ABOUT THIS TASK:
For the material that follows, return exactly the lines from the one with "U24: buffer (in" through the one with "U4: OR (in N033, in", both ends included.

►

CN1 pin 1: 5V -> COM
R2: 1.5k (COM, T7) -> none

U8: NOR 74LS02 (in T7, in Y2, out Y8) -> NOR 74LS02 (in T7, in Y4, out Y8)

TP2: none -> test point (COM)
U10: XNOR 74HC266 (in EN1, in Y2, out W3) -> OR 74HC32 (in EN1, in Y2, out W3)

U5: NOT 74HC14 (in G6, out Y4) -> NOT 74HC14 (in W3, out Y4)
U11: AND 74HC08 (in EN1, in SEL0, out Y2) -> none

◄
►

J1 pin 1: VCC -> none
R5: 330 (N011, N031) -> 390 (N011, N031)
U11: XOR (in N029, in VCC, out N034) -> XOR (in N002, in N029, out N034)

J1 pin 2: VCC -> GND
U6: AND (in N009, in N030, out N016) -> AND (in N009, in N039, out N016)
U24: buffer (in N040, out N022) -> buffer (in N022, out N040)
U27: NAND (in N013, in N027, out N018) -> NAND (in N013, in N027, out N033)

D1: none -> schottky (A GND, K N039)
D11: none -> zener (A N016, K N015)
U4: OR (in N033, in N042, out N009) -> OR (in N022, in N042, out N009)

◄

EXERCISE RESPONSE:
U24: buffer (in N040, out N022) -> buffer (in N022, out N040)
U27: NAND (in N013, in N027, out N018) -> NAND (in N013, in N027, out N033)

D1: none -> schottky (A GND, K N039)
D11: none -> zener (A N016, K N015)
U4: OR (in N033, in N042, out N009) -> OR (in N022, in N042, out N009)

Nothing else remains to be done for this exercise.